── Supplied information

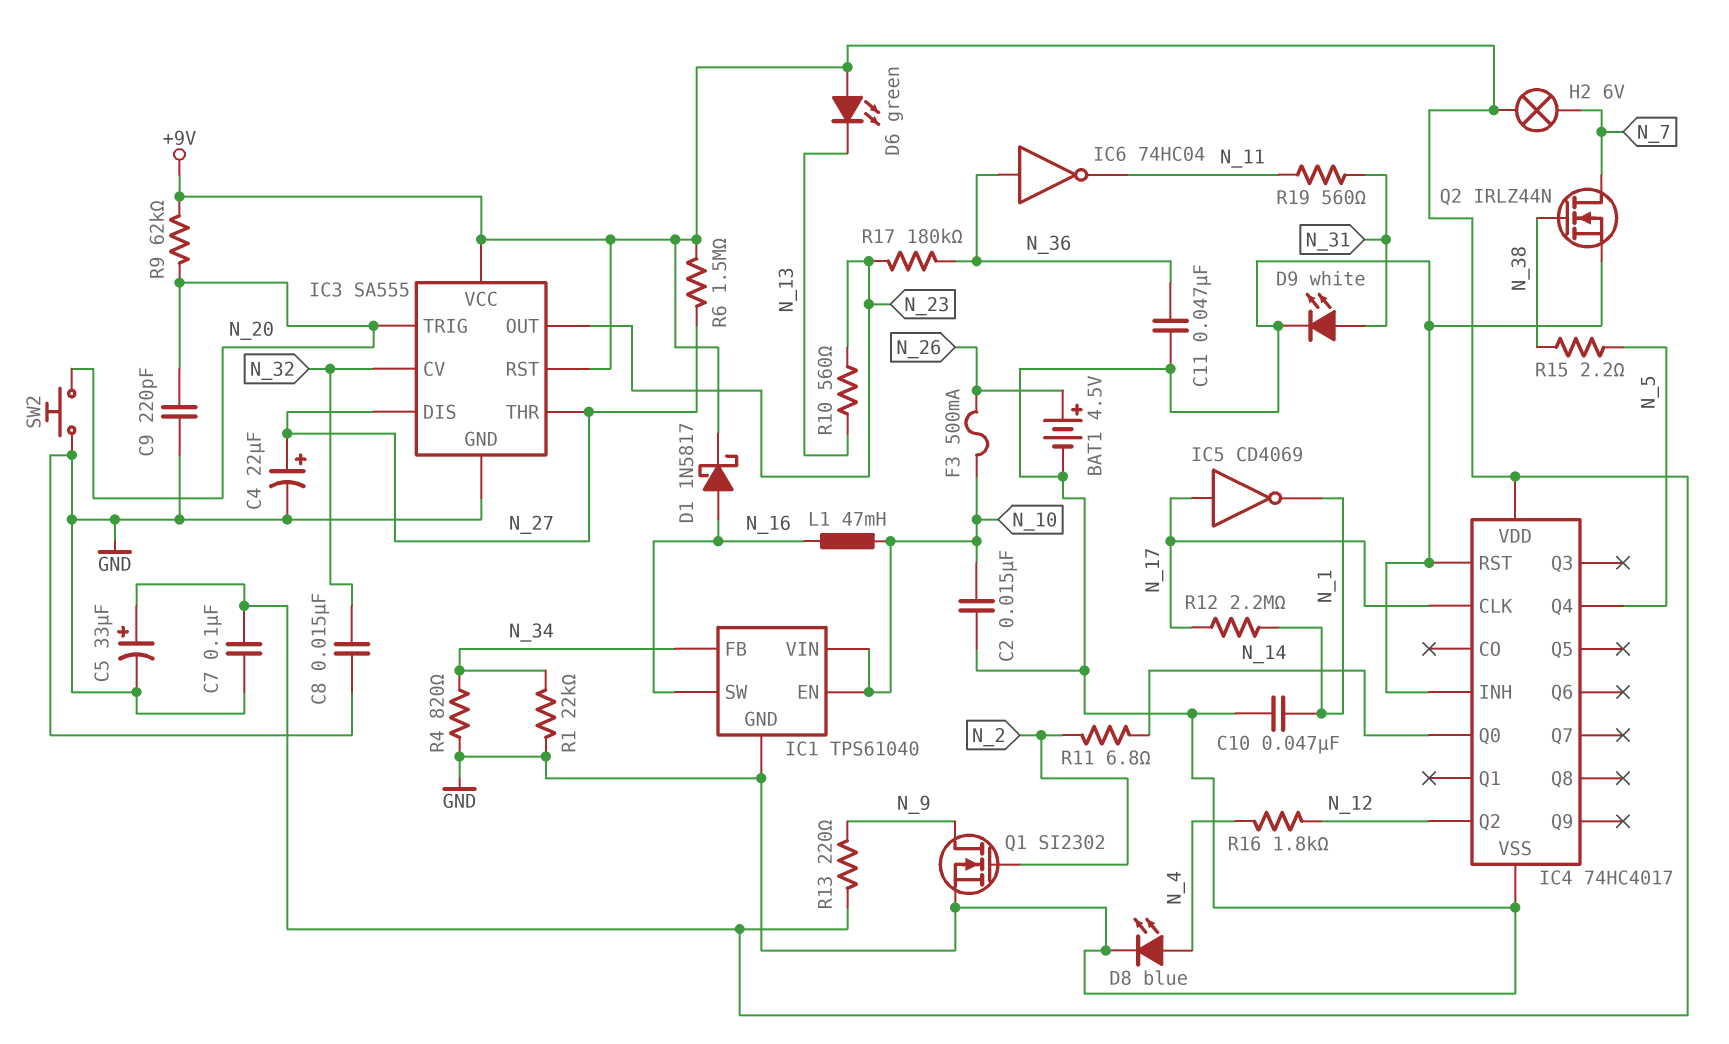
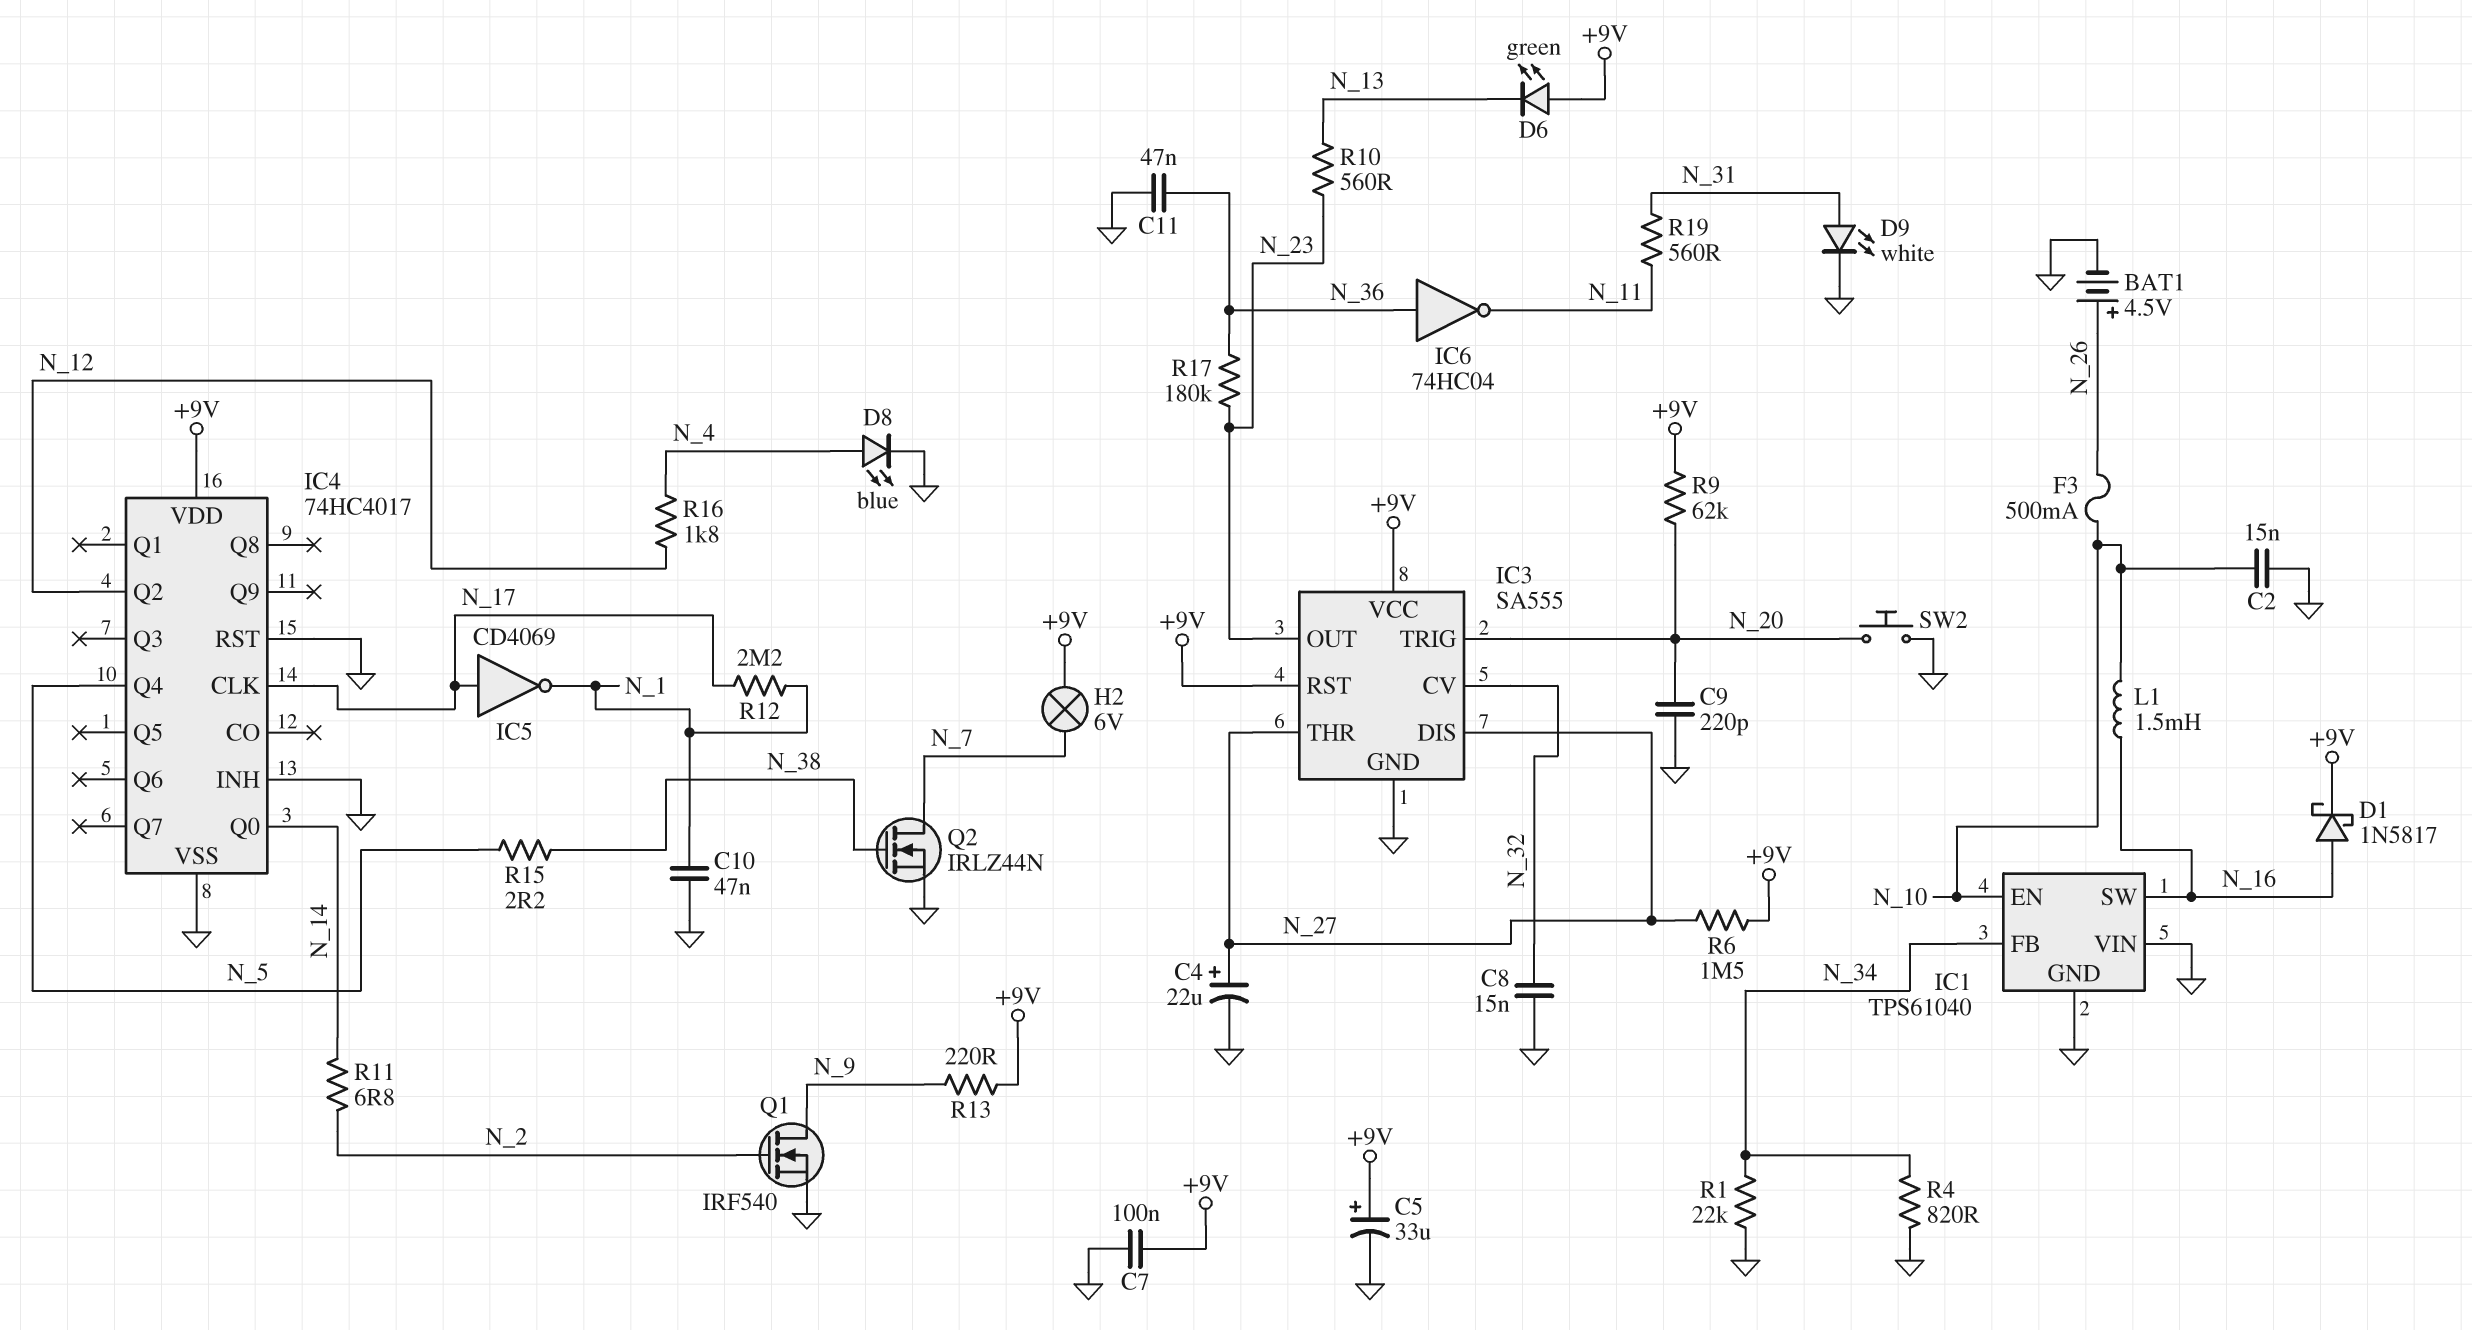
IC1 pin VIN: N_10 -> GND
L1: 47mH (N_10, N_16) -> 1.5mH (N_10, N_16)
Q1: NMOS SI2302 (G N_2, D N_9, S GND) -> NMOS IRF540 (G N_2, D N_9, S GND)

────
── Supplied information

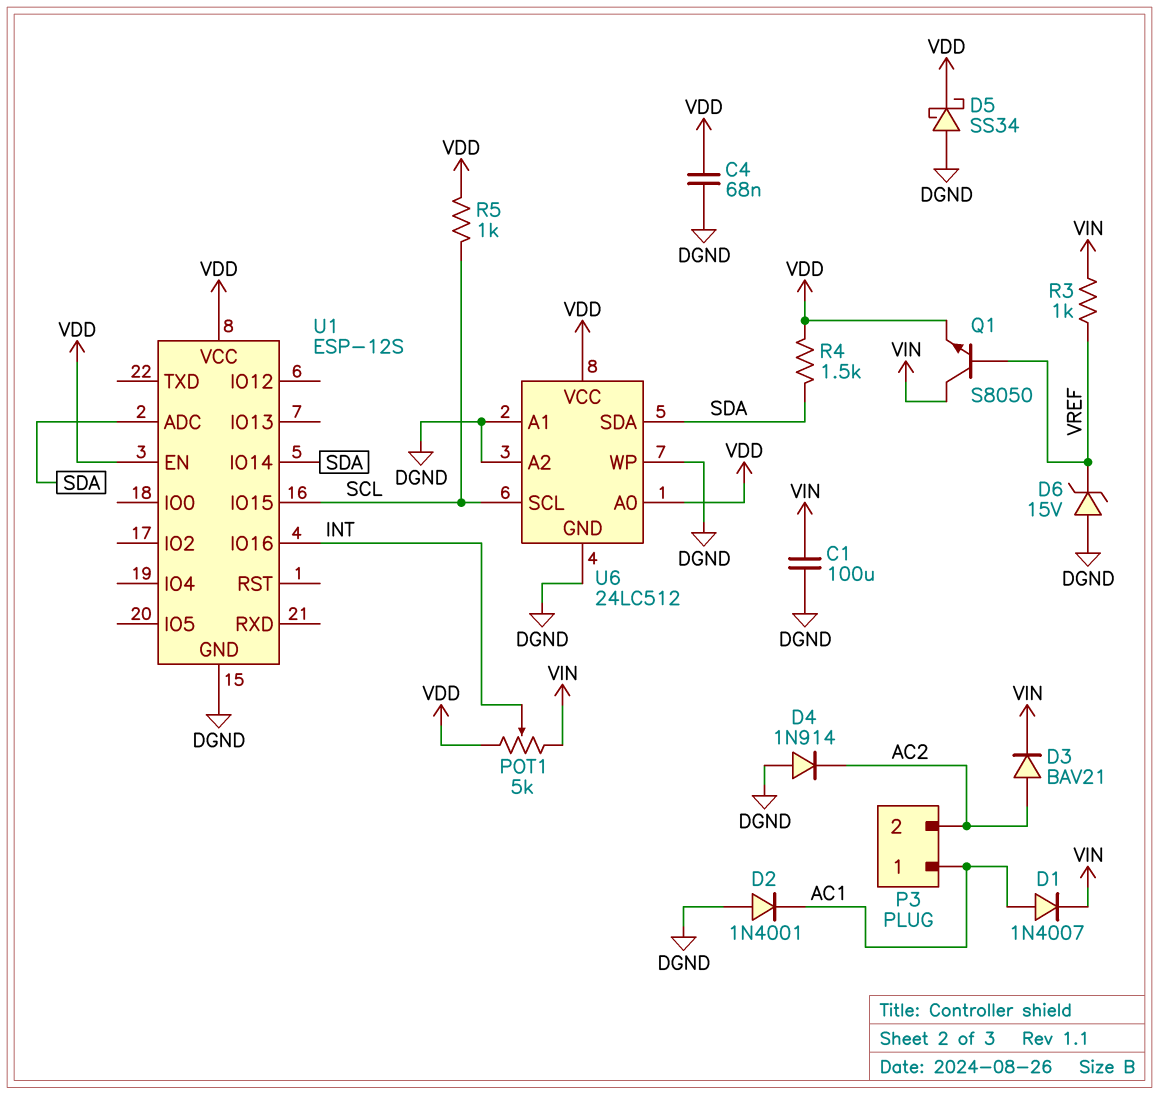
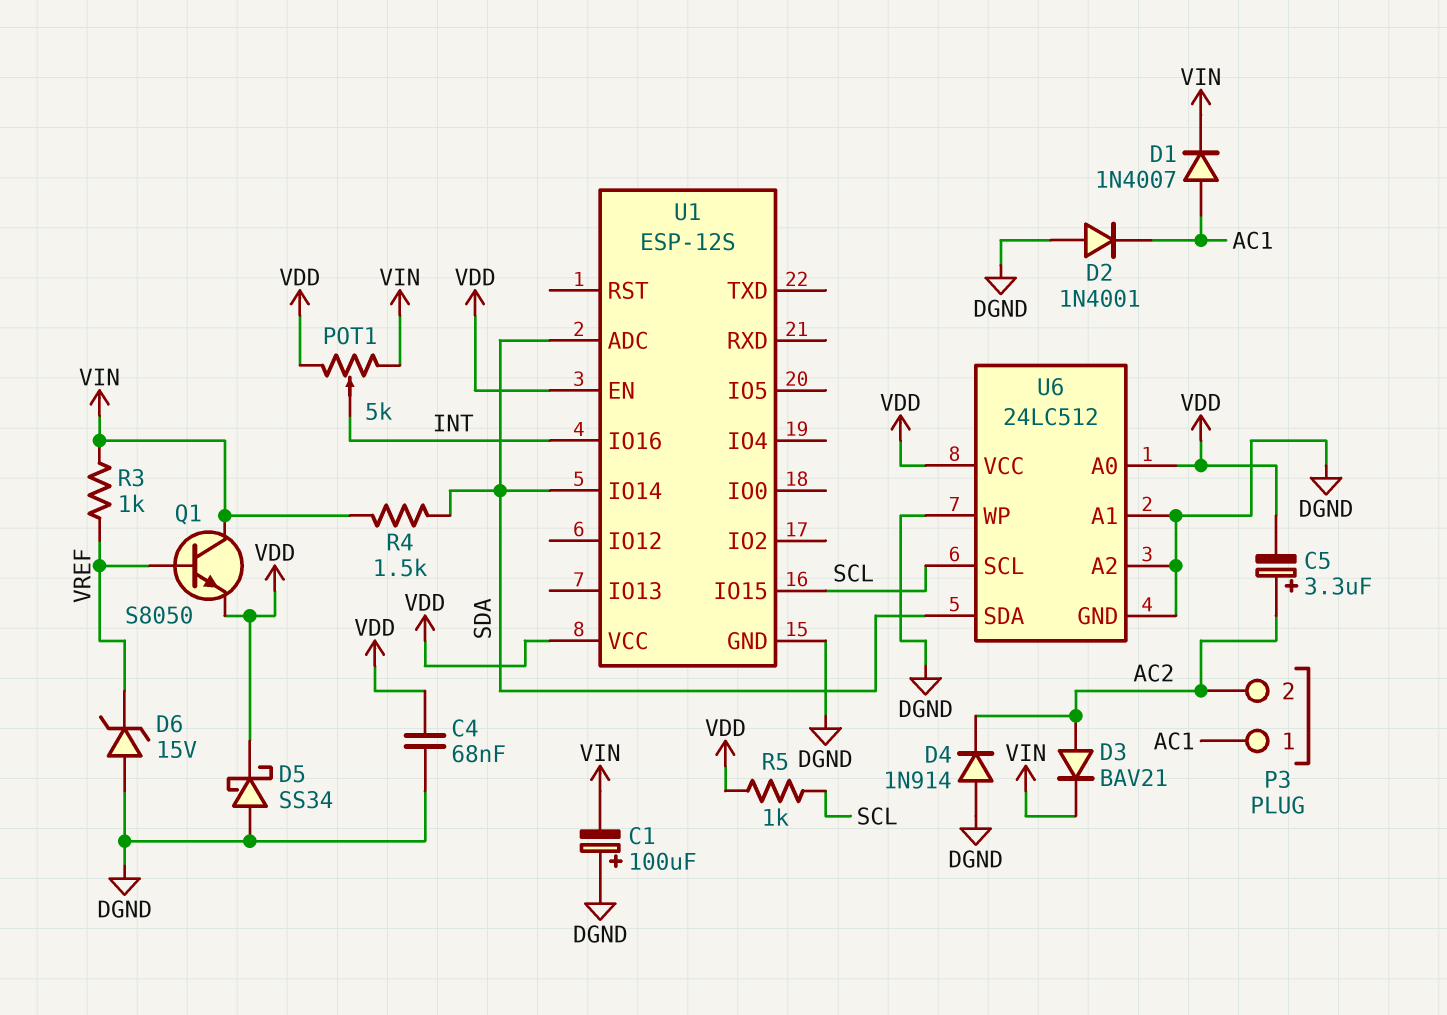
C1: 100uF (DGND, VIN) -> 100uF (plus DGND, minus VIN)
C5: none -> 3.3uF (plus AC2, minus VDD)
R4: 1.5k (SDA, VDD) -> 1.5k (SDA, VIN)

────

__Aim of the exercise__
Show me every line in the data above that includes "plus".

__Answer to this problem__
C1: 100uF (DGND, VIN) -> 100uF (plus DGND, minus VIN)
C5: none -> 3.3uF (plus AC2, minus VDD)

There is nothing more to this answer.